* **WHAT TO PRODUCE**
At the line with "(351, 315) = (441, 370): grey", start copying; carry on through the last line of the material below, exactly as written, and stop there.

* **GIVEN RECORDS**
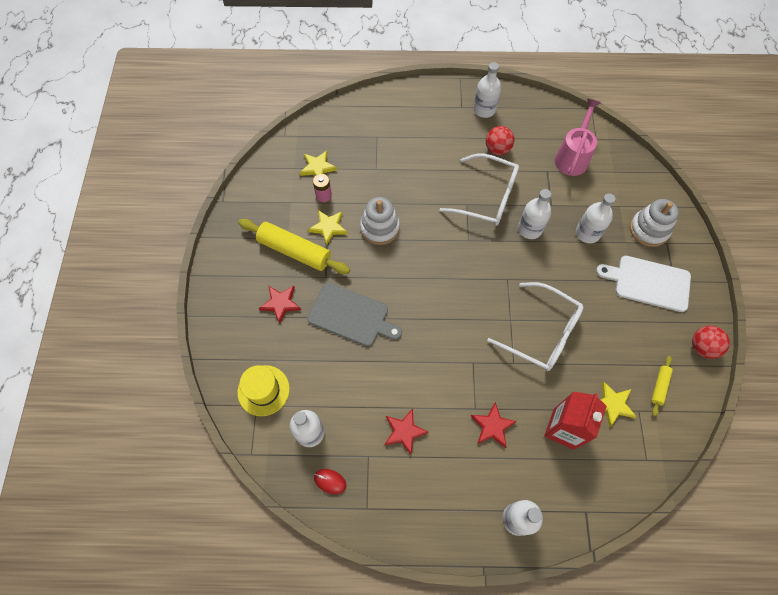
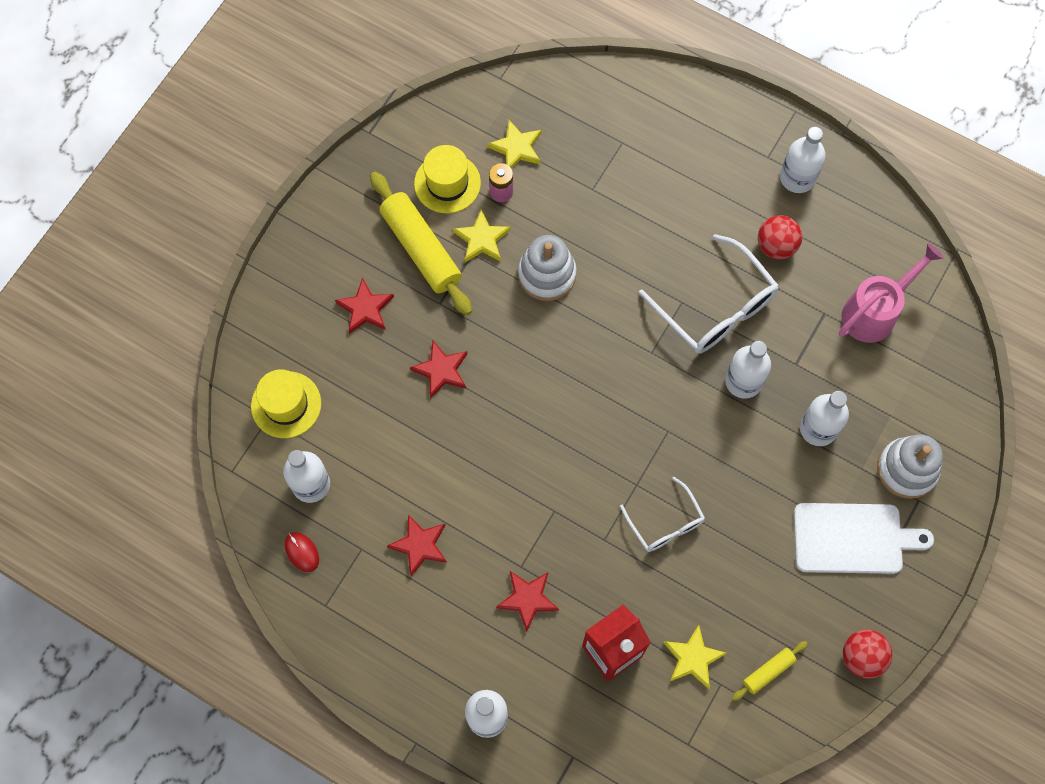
camera: 30 degrees right, 5 degrees up
(288, 206) = (447, 183): none -> yellow hat
(351, 315) = (441, 370): grey cutting board -> red star
(541, 332) = (665, 522): white glasses -> white glasses, size x0.59
(648, 283) = (852, 538): white cutting board -> white cutting board turned 135 degrees clockwise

* **TASK RESPONSE**
(351, 315) = (441, 370): grey cutting board -> red star
(541, 332) = (665, 522): white glasses -> white glasses, size x0.59
(648, 283) = (852, 538): white cutting board -> white cutting board turned 135 degrees clockwise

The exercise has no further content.